» **GIVEN INFORMATION**:
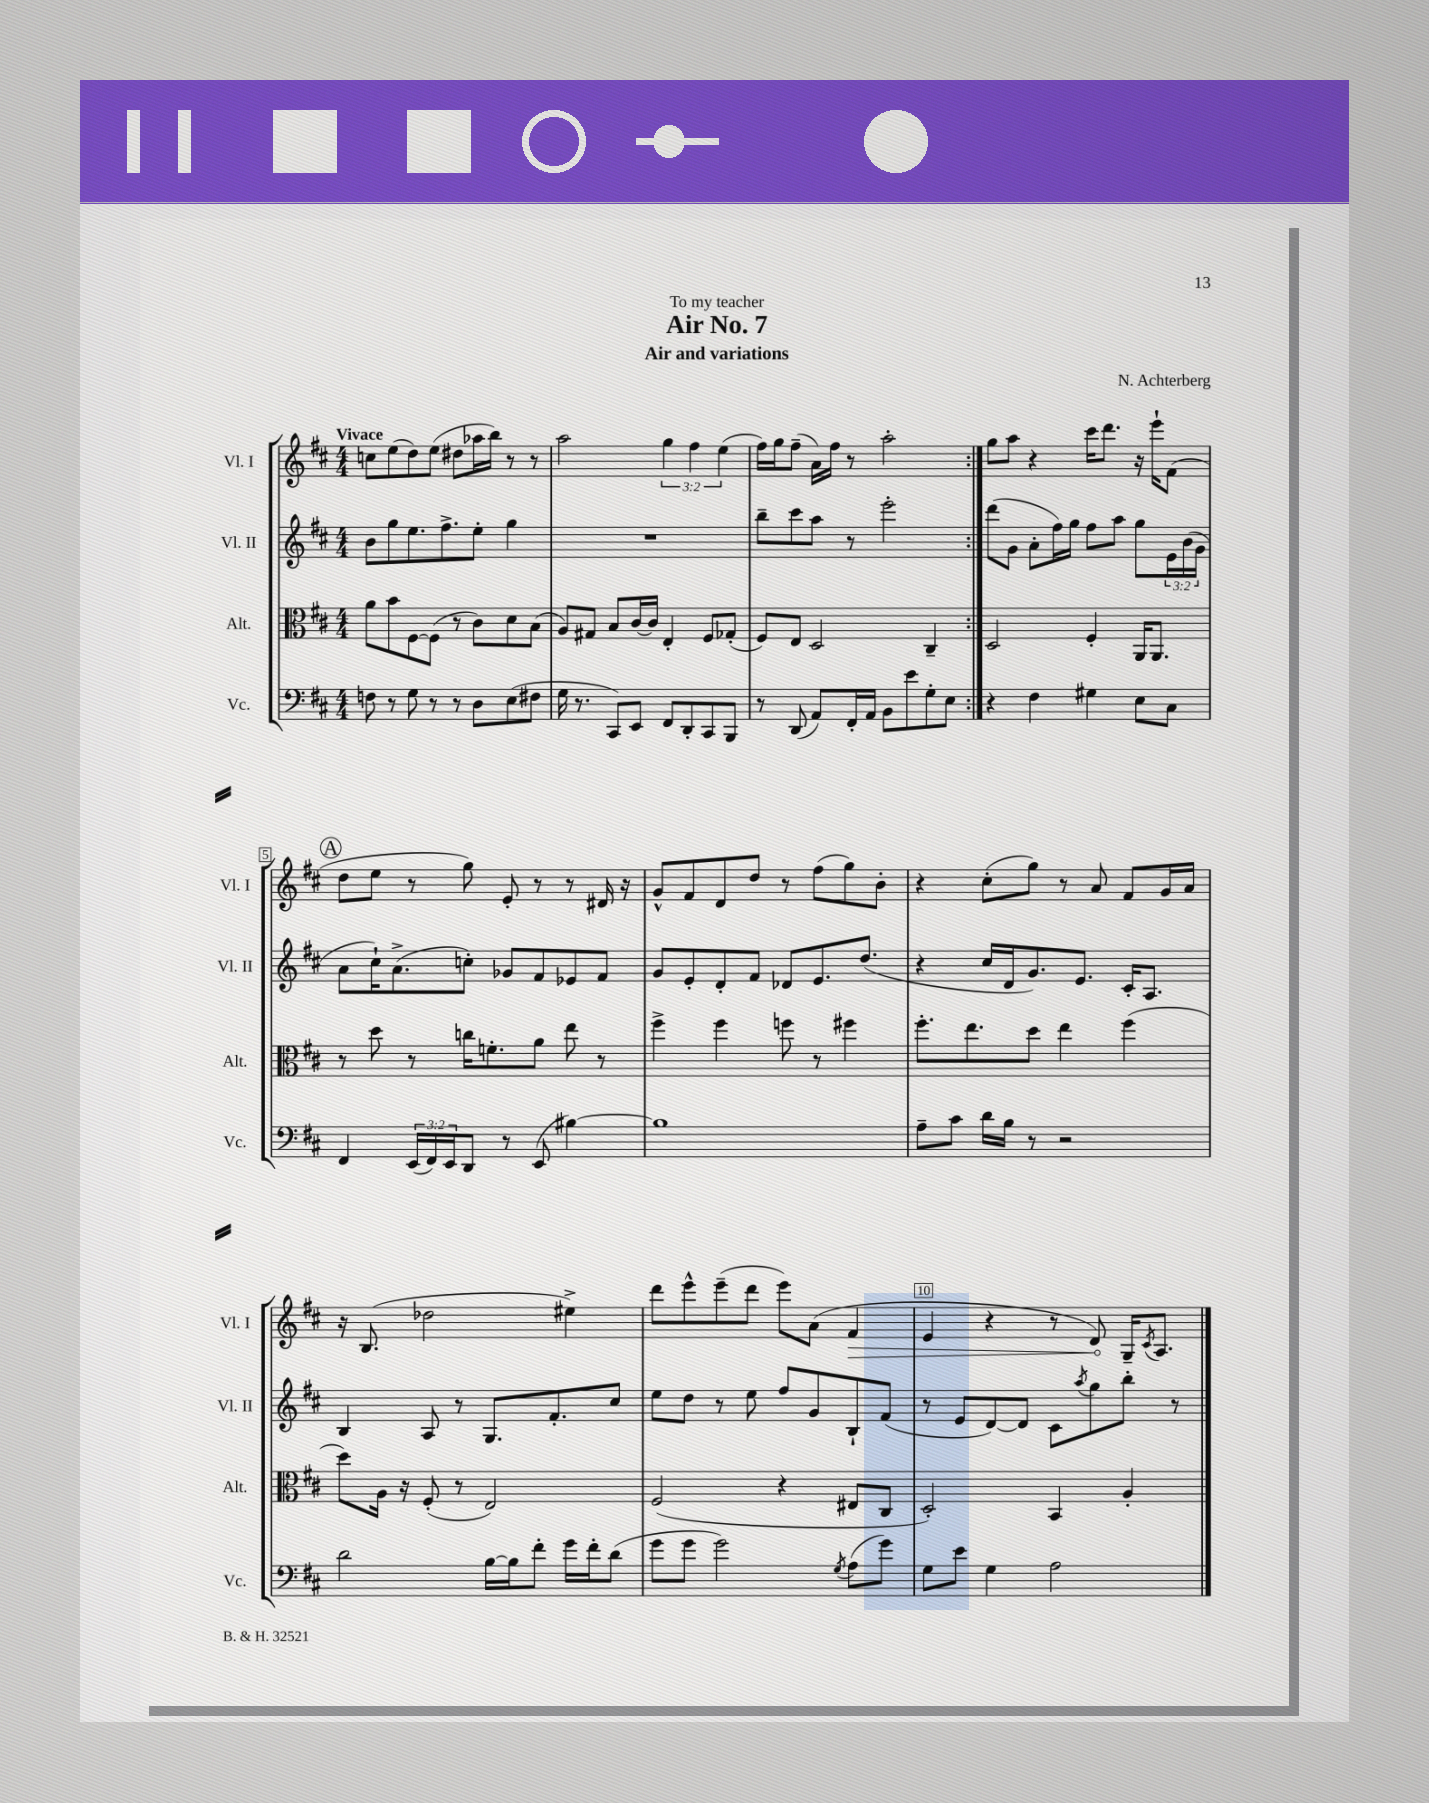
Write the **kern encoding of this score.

**kern	**kern	**kern	**kern
*staff4	*staff3	*staff2	*staff1
*clefF4	*clefC3	*clefG2	*clefG2
*k[f#c#]	*k[f#c#]	*k[f#c#]	*k[f#c#]
*M4/4	*M4/4	*M4/4	*M4/4
8F	8a	8b	8cc
8r	8b	8gg	(8ee
8G	[8F#	8.ee	8dd)
8r	(8F#]	.	(8ee
.	.	8.ff#^	.
8r	8r	.	8dd#
8D	8c#)	8ee'	16aa-
.	.	.	16bb)
(8E	8d	4gg	8r
8F#	(8B	.	8r
=	=	=	=
16G	8A)	1r	2aa
8.r	.	.	.
.	8G#	.	.
8CC#)	8B	.	.
8EE	[16c#	.	.
.	16c#]	.	.
8FF#	4E'	.	6gg
8DD'	.	.	.
.	.	.	6ff#
8CC#	8F#	.	.
.	.	.	(6ee
8BBB	(8G-'	.	.
=	=	=	=
8r	8F#)	8bb~	16ff#)
.	.	.	16gg
(8DD	8E	8ccc#	(8ff#~
8AA)	2D	8aa	16a)
.	.	.	16ff#
16FF#'	.	8r	8r
16AA	.	.	.
8BB	.	2eee'	2aa'
8e	.	.	.
8G'	4C#~	.	.
8E	.	.	.
=:|!	=:|!	=:|!	=:|!
4r	2D	(8ddd	8gg
.	.	8g	8aa
4F#	.	8a'	4r
.	.	16ff#)	.
.	.	16gg	.
4G#	4F#'	8ff#	16ccc#
.	.	.	8.ddd
.	.	8aa	.
8E	16AA	8gg	16r
.	8.AA	.	16eee`
8C#	.	24e	(8f#
.	.	(24b	.
.	.	24g	.
=	=	=	=
4FF#	8r	8a	8dd
.	8dd	16cc#`)	8ee
.	.	(8.a^	.
(24EE	8r	.	8r
24FF#)	.	.	.
24EE	.	.	.
8DD	16cc	8cc')	8gg)
.	8.f'	.	.
8r	.	8g-	8e'
(8EE	8a	8f#	8r
[4B#)	8ee	8e-	8r
.	8r	8f#	16d#
.	.	.	16r
=	=	=	=
1B#]	4ff#^	8g	8g^^
.	.	8e'	8f#
.	4ff#	8d'	8d
.	.	8f#	8dd
.	8ff	8d-	8r
.	8r	8.e	(8ff#
.	4ff#	.	8gg)
.	.	(8.dd	.
.	.	.	8b'
=	=	=	=
8A~	8.ff#'	4r	4r
8c#	.	.	.
.	8.ee	.	.
16d	.	16cc#	(8cc#'
16B	.	16d	.
8r	8dd	8.g)	8gg)
2r	4ee	.	8r
.	.	8.e	.
.	.	.	8a
.	(4ff#	16c#'	8f#
.	.	8.A	.
.	.	.	16g
.	.	.	16a
=	=	=	=
2d	8dd)	4B	16r
.	.	.	(8.B
.	16A	.	.
.	16r	.	.
.	(8F#'	8A	2dd-
.	8r	8r	.
[16B	2E)	8.G	.
16B]	.	.	.
8f#'	.	.	.
.	.	8.f#'	.
16g	.	.	4ee#^)
16f#'	.	.	.
(8d	.	8cc#	.
=	=	=	=
8g	(2F#	8ee	8ddd
8g	.	8dd	8eee^^
2g)	.	8r	(8eee~
.	.	8ee	8ddd
.	4r	8ff#	8eee)
.	.	8g	(8a
8qG	.	.	.
(8A	8E#	8B`	4f#
8g)	8C#	(8f#	.
=	=	=	=
8G	2D')	8r	4e
8e	.	8e	.
4G	.	[8d)	4r
.	.	8d]	.
2A	4BB	8c#	8r
.	.	8qaa	.
.	.	8gg	8d)
.	4A'	8bb'	16G~
.	.	.	8qc#
.	.	.	8.A
.	.	8r	.
==	==	==	==
*-	*-	*-	*-
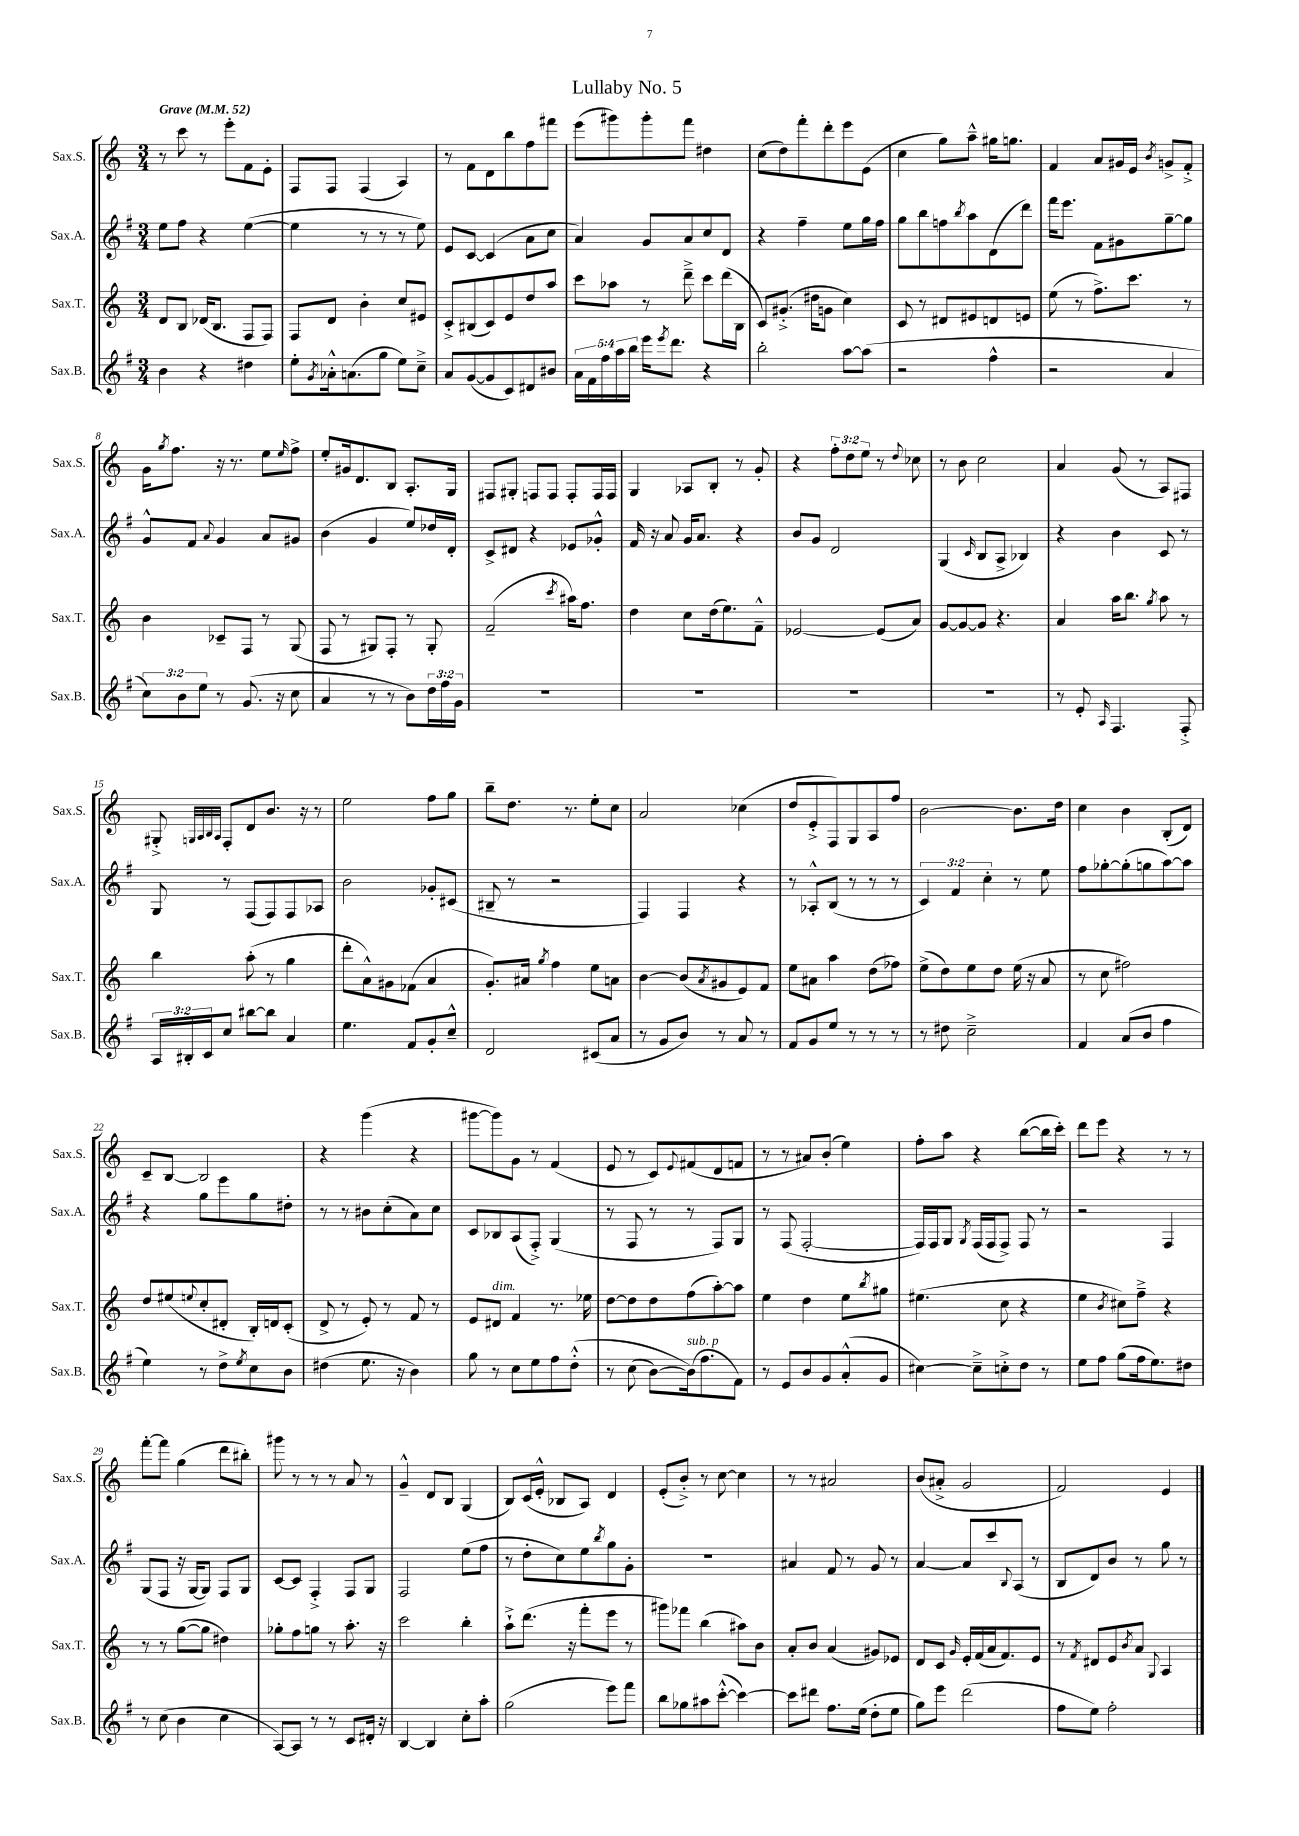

» **EXERCISE**: Which lines in the records contain the string "kern", with case counting? Gather every such line and copy it in full.

» **OUTPUT OF THE EXERCISE**:
Write the **kern encoding of this score.
**kern	**kern	**kern	**kern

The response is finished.